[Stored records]

════

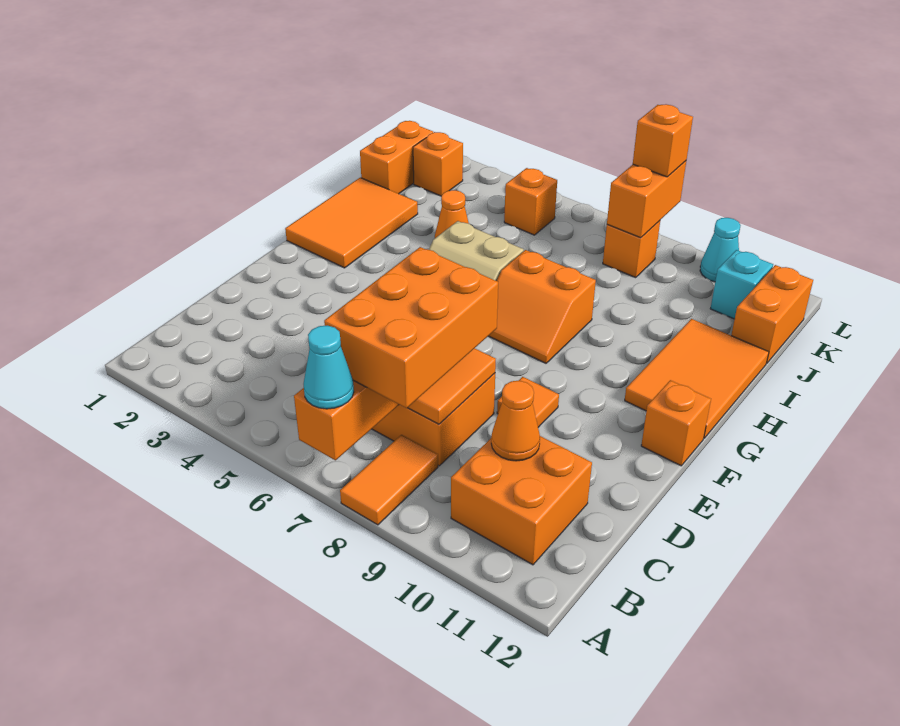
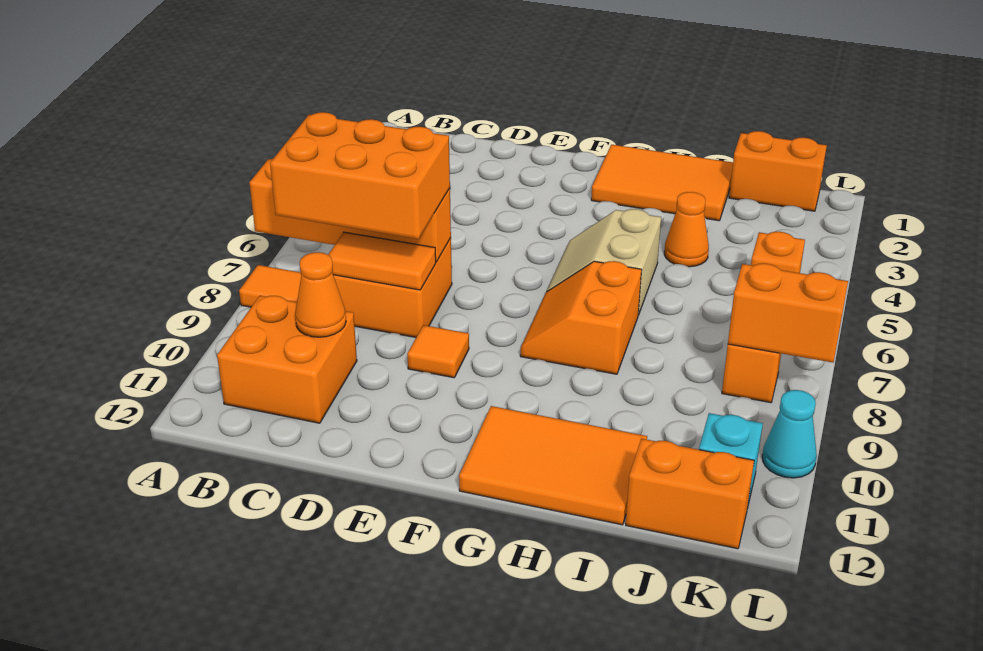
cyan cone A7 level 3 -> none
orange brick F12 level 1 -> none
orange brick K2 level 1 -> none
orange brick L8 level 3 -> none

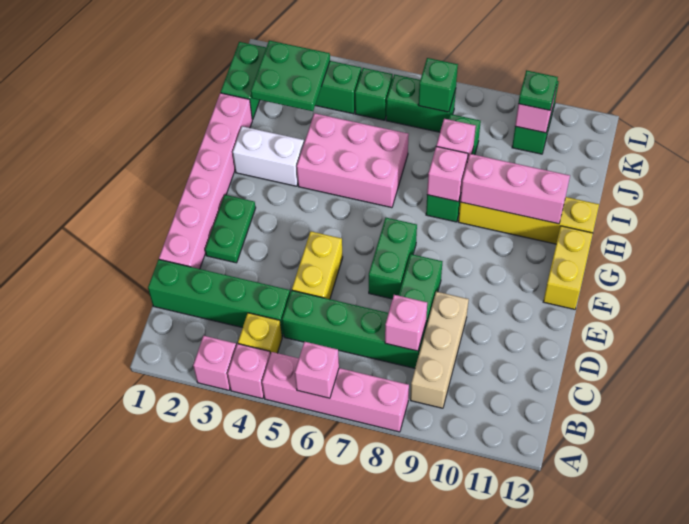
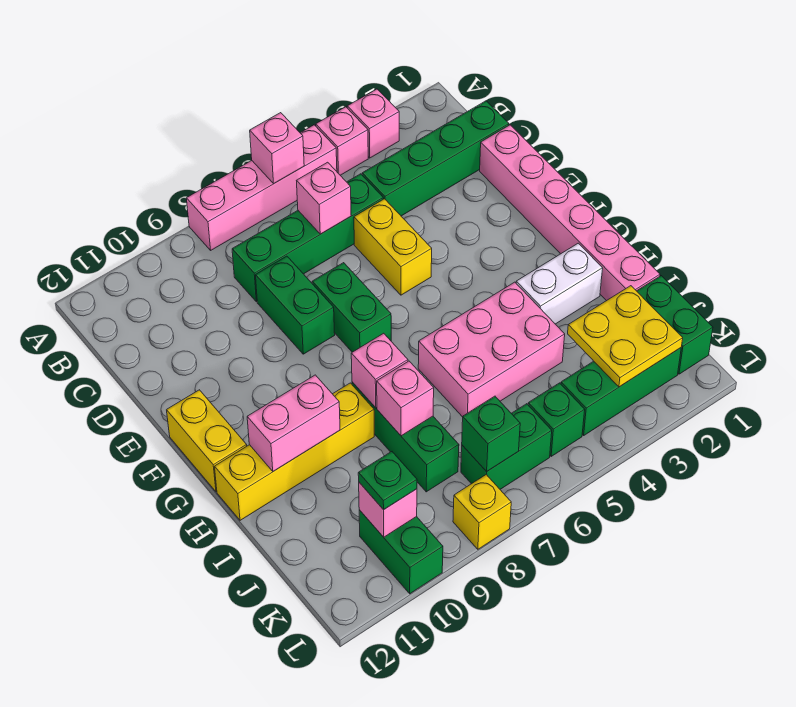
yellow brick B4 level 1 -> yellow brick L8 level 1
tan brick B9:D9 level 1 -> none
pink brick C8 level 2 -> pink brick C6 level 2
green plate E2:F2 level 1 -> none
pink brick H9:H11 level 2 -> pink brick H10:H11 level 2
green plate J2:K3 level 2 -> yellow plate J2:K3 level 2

════

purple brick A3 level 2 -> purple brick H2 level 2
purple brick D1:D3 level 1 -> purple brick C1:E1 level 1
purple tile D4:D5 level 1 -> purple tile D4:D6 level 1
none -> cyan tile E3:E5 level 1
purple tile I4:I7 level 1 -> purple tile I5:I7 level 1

════

## EXERCISE BRIEF
Find the number of lines in the records that include the word "green". Write only that number.

## ANSWER SPACE
2